» Task item
Word for word, restate all the records; images are not part of the copy.

#### Listed entries

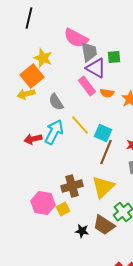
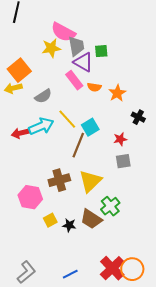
yellow star: (43, 58) -> (51, 48), moved, turned -30
gray semicircle: (56, 102) -> (43, 96), turned -90
cyan arrow: (54, 132) -> (41, 126), turned 40
cyan square: (103, 133) -> (90, 127), turned 36
brown line: (106, 152) -> (78, 145), moved
yellow square: (63, 209) -> (50, 220), moved

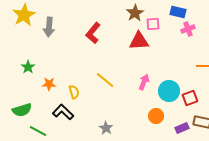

########

» Answer to the problem
yellow star: (43, 58) -> (51, 48), moved, turned -30
gray semicircle: (56, 102) -> (43, 96), turned -90
cyan arrow: (54, 132) -> (41, 126), turned 40
cyan square: (103, 133) -> (90, 127), turned 36
brown line: (106, 152) -> (78, 145), moved
yellow square: (63, 209) -> (50, 220), moved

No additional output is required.